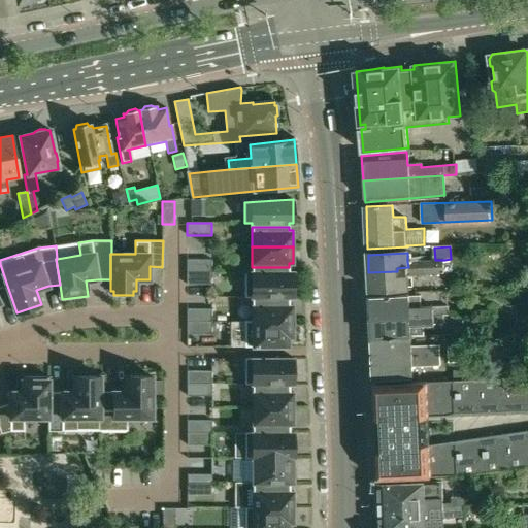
[(211,260),(187,260),(187,272),(211,272),(211,260)]
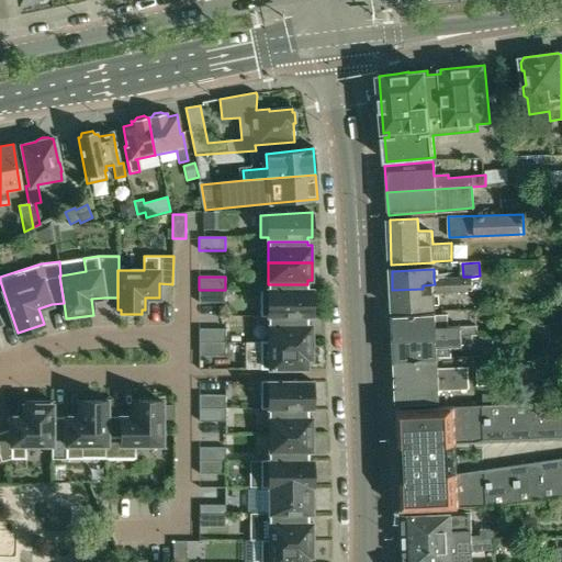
[(473,277),(463,277),(434,279),(435,284),(423,285),(423,289),(392,290),(393,310),(435,307),(434,293),(473,291),(473,277)]
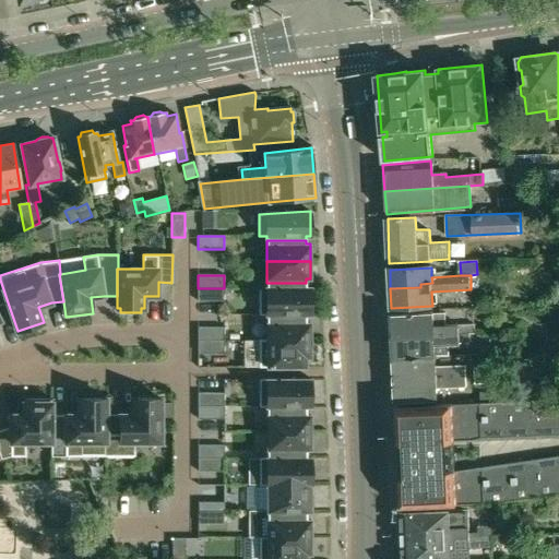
[(266,319),(306,319),(306,314),(310,314),(310,287),(306,287),(306,283),(266,283),(266,287),(259,287),(259,314),(266,314),(266,319)]
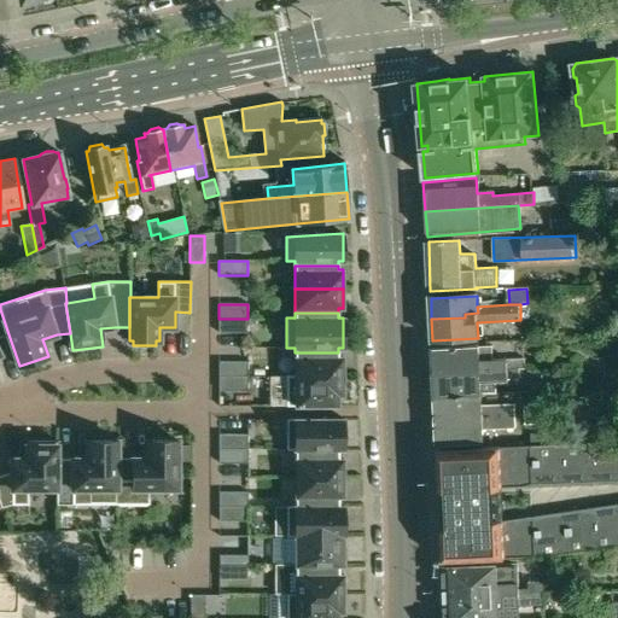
[(248,333),(248,319),(219,319),(219,333),(248,333)]
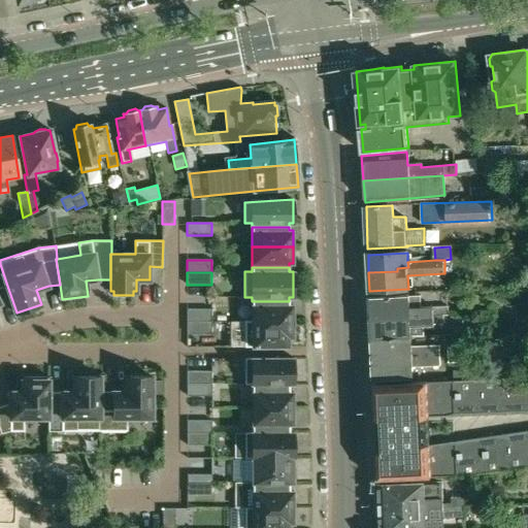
[(370,298),(371,320),(443,317),(449,317),(449,308),(419,309),(418,298),(410,298),(410,297),(370,298)]
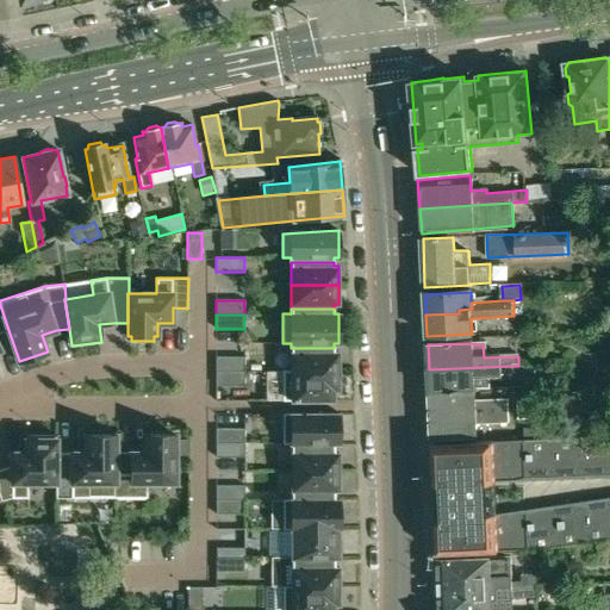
[(291,372),(338,371),(338,352),(334,352),(334,348),(291,348),(291,352),(291,372)]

* _INSTRUCTIONS FOR THE TASK_
Each line above should be written out again unchanged; no images are to be carried over.

* _SOLUTION_
[(211,260),(187,260),(187,272),(211,272),(211,260)]
[(473,277),(463,277),(434,279),(435,284),(423,285),(423,289),(392,290),(393,310),(435,307),(434,293),(473,291),(473,277)]
[(266,319),(306,319),(306,314),(310,314),(310,287),(306,287),(306,283),(266,283),(266,287),(259,287),(259,314),(266,314),(266,319)]
[(248,333),(248,319),(219,319),(219,333),(248,333)]
[(370,298),(371,320),(443,317),(449,317),(449,308),(419,309),(418,298),(410,298),(410,297),(370,298)]
[(291,372),(338,371),(338,352),(334,352),(334,348),(291,348),(291,352),(291,372)]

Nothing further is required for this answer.